##### Working data

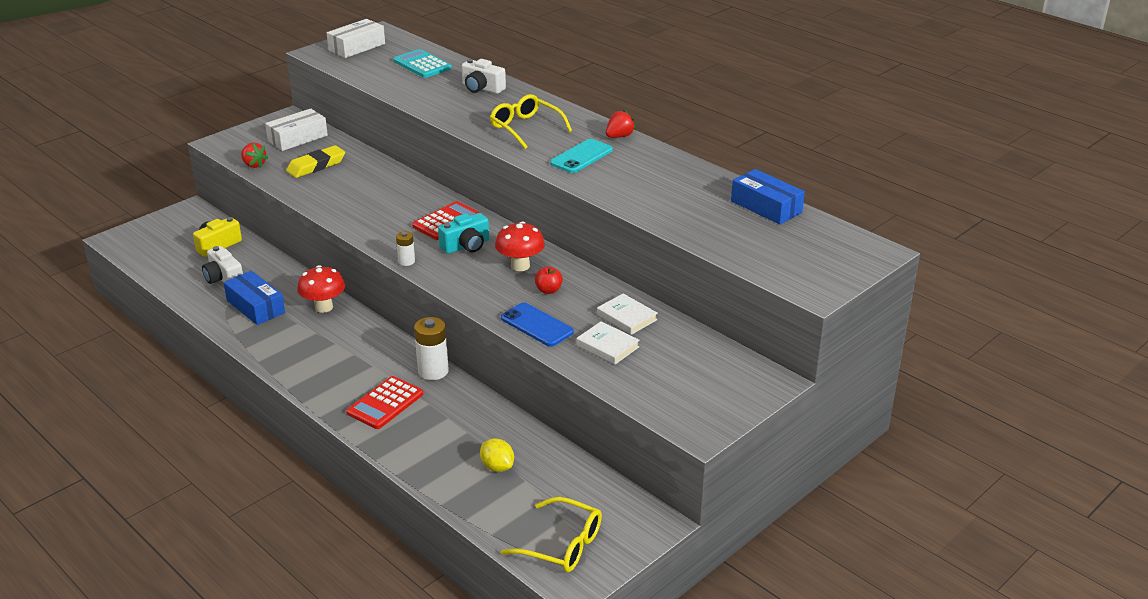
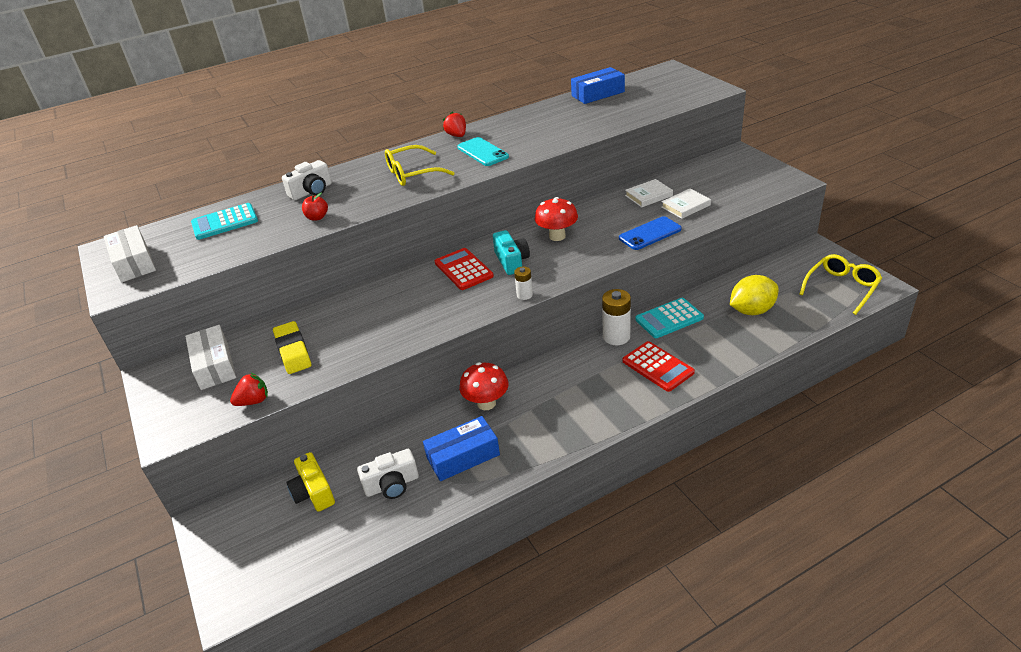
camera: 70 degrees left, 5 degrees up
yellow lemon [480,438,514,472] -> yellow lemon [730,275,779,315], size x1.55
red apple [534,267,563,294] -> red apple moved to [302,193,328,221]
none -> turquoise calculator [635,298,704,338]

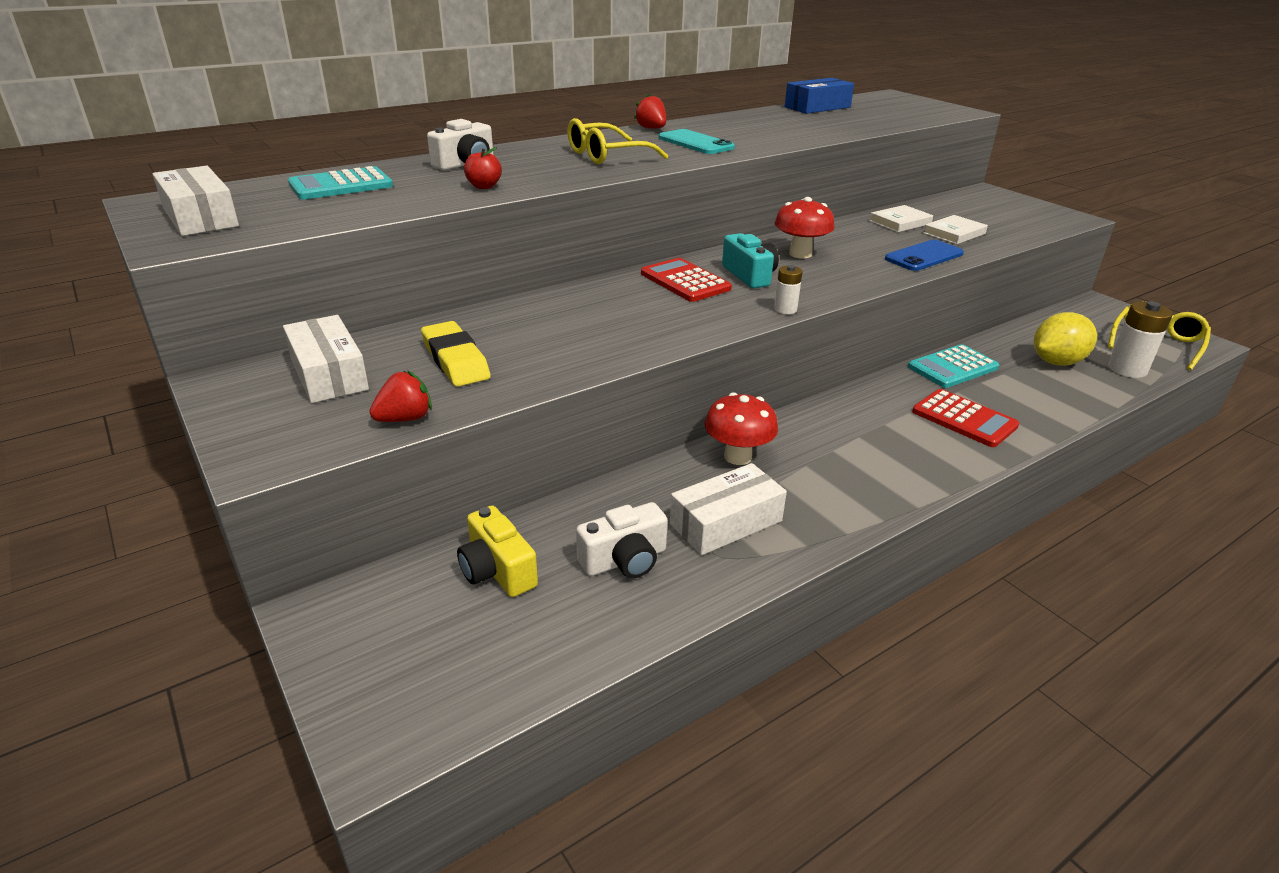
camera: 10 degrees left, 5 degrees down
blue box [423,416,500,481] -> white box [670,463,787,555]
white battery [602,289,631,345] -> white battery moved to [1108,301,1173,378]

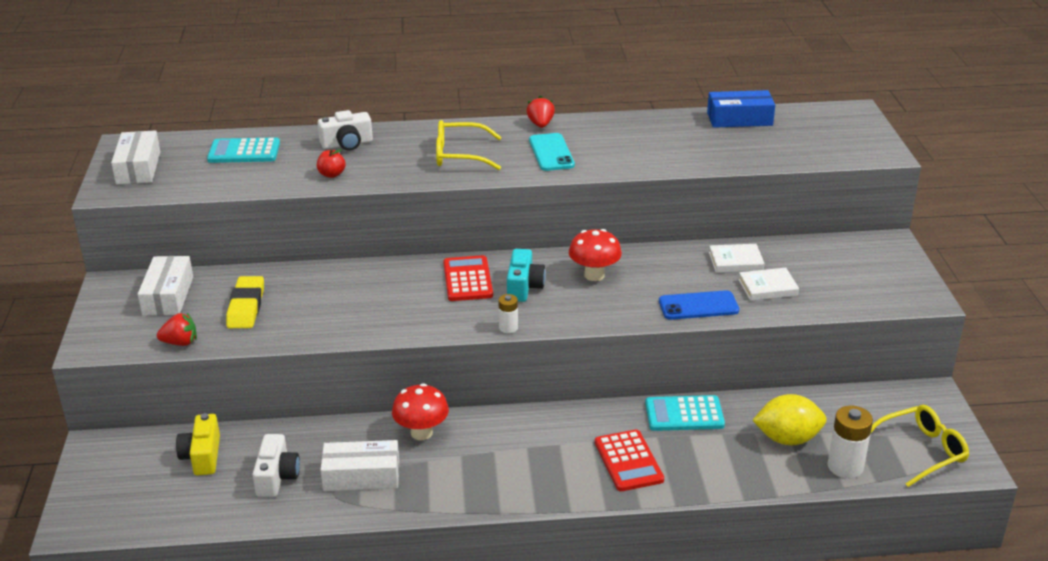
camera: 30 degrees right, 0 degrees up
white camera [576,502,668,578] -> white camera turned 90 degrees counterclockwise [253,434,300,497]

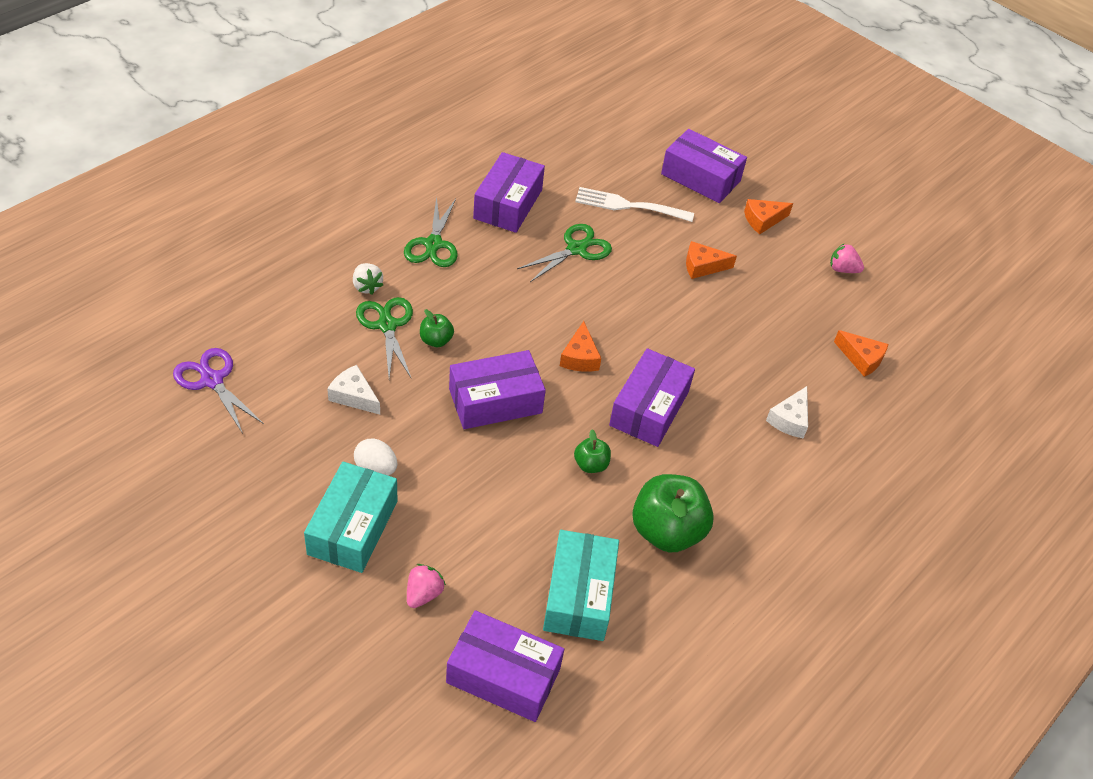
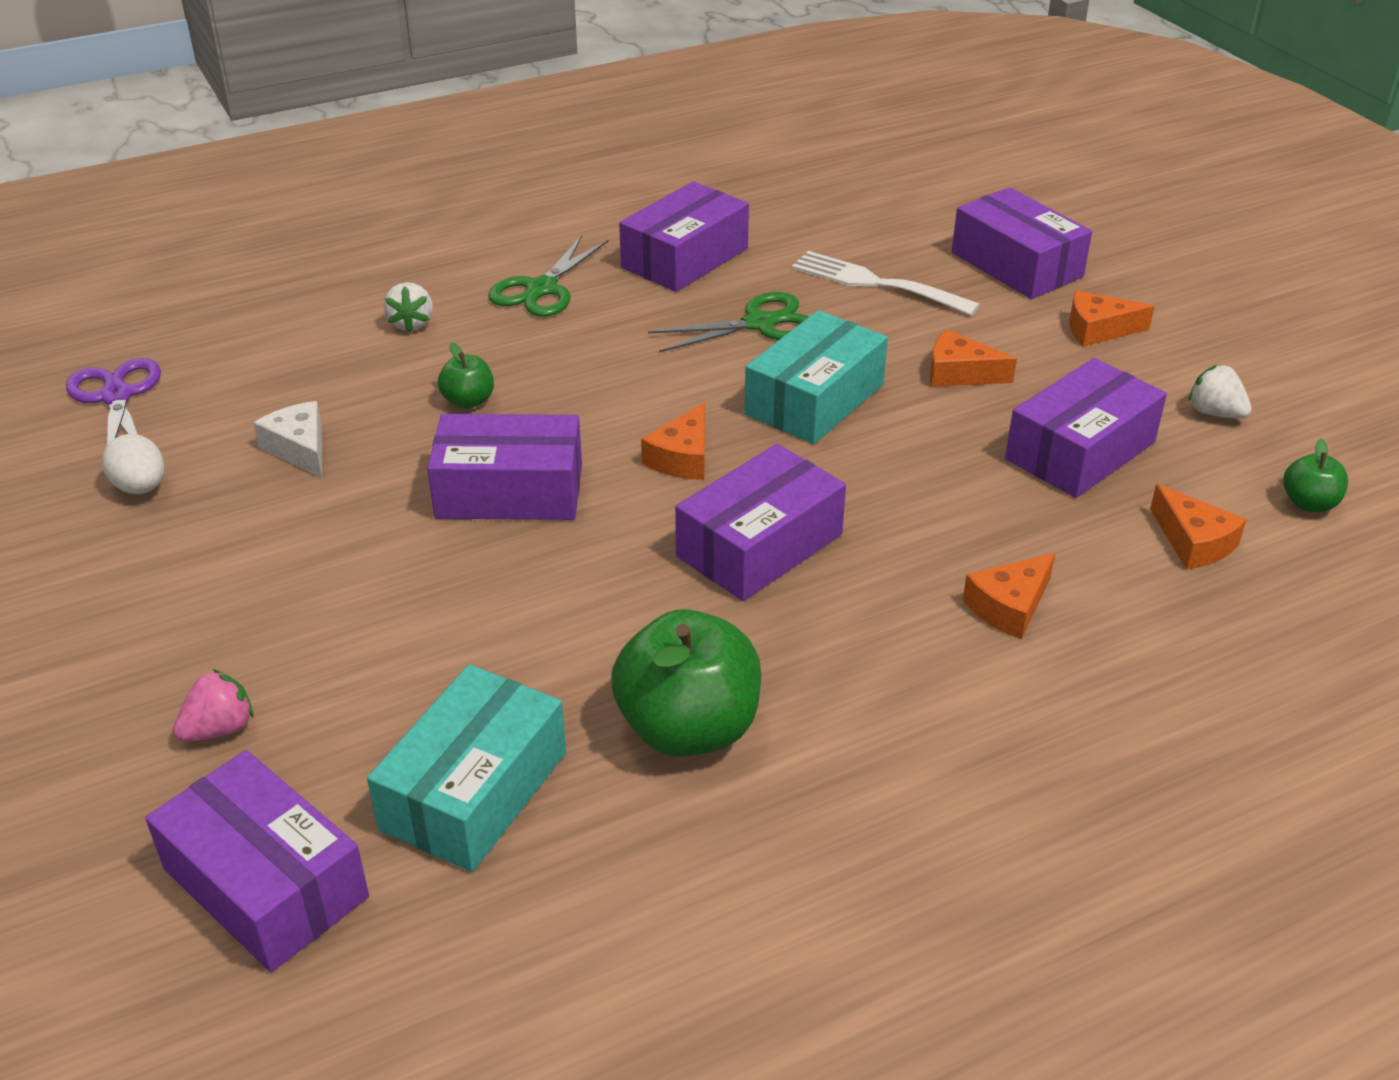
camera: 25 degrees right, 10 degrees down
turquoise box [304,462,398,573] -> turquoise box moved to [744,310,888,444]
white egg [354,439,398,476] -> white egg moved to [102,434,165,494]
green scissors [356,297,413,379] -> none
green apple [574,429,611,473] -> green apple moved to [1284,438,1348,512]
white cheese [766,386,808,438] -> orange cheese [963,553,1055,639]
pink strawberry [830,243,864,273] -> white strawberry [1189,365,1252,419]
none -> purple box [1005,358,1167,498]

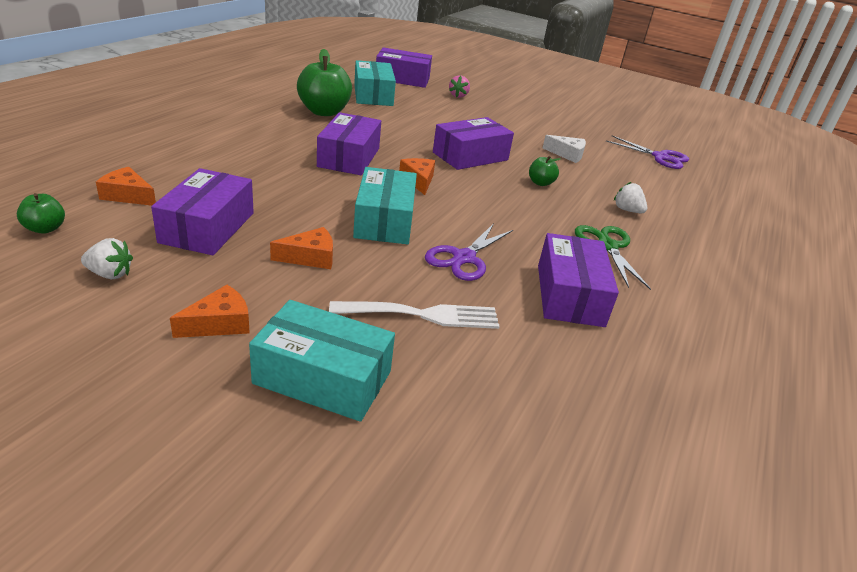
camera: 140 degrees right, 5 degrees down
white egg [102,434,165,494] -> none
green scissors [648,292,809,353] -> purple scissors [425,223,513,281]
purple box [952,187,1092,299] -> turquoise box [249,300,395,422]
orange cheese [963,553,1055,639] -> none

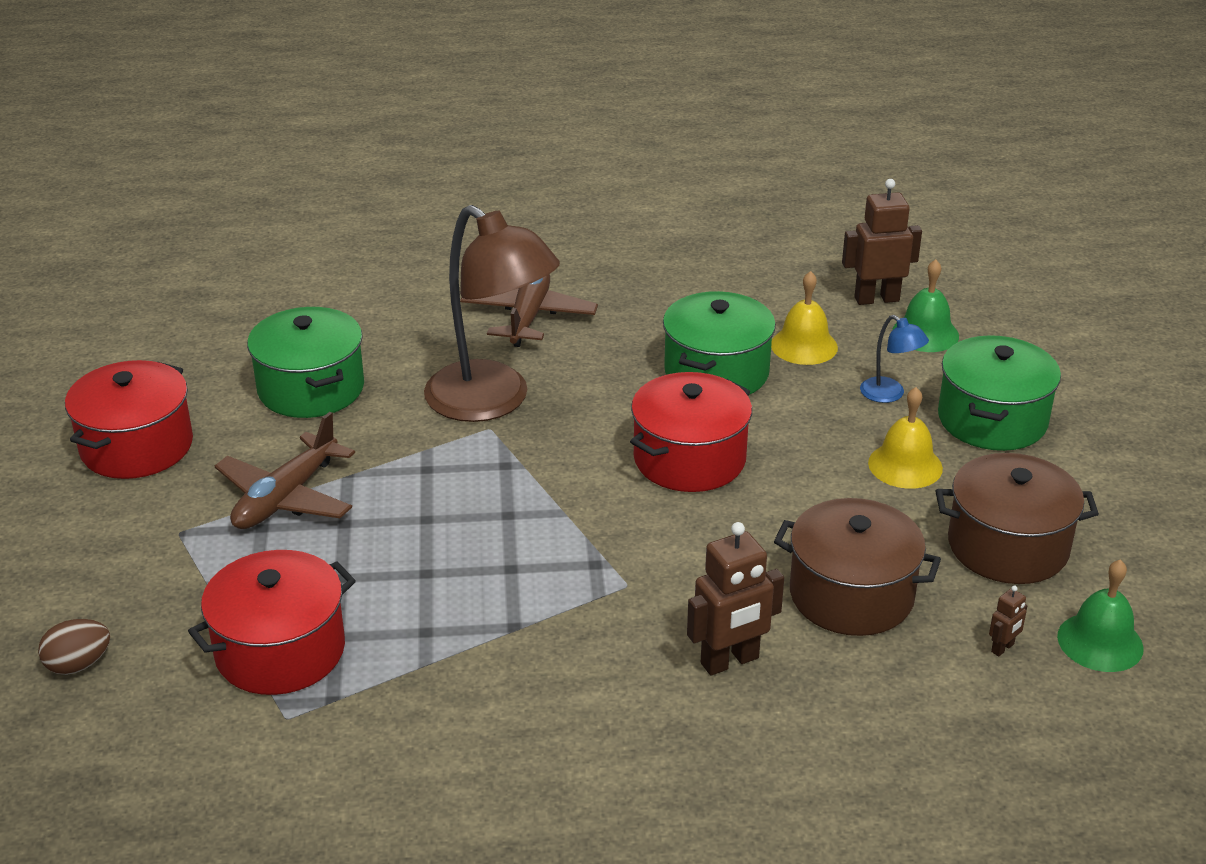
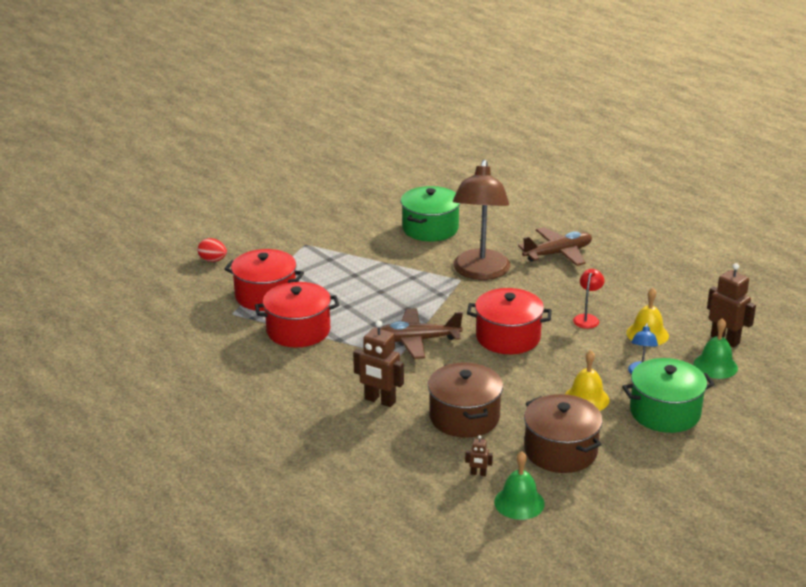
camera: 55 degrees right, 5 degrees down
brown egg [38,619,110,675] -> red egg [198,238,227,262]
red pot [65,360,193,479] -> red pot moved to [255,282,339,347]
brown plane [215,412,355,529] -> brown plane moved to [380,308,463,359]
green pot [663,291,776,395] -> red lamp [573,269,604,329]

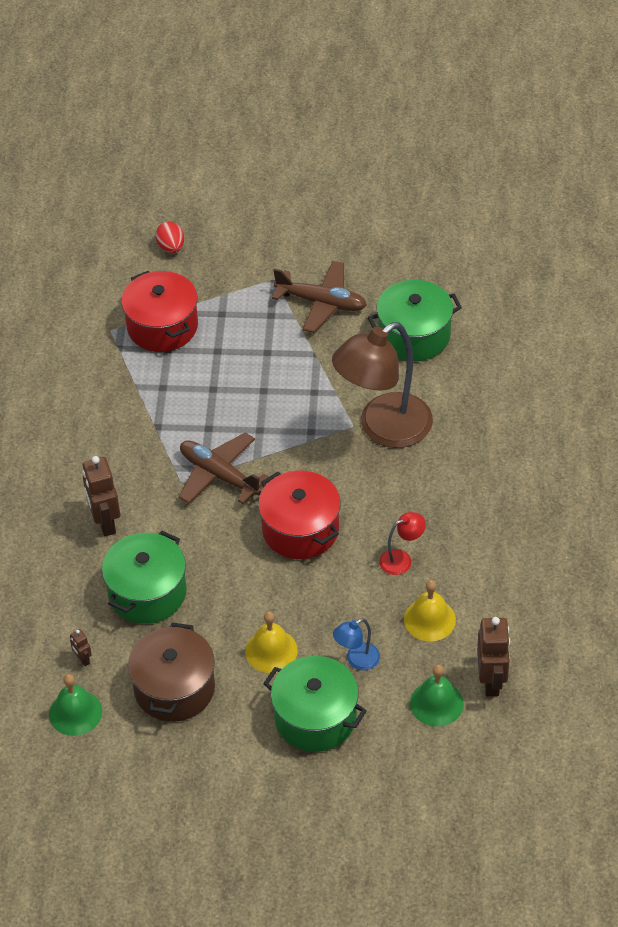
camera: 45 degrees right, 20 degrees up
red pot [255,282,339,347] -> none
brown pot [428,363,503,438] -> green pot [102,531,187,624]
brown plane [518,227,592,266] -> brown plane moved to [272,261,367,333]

##########

**Aim of the exercise:**
Would you copy exactly the lines from the one that contains "red pot [255,282,339,347] -> none" through the final line of the records above, including both?

**Solution below:**
red pot [255,282,339,347] -> none
brown pot [428,363,503,438] -> green pot [102,531,187,624]
brown plane [518,227,592,266] -> brown plane moved to [272,261,367,333]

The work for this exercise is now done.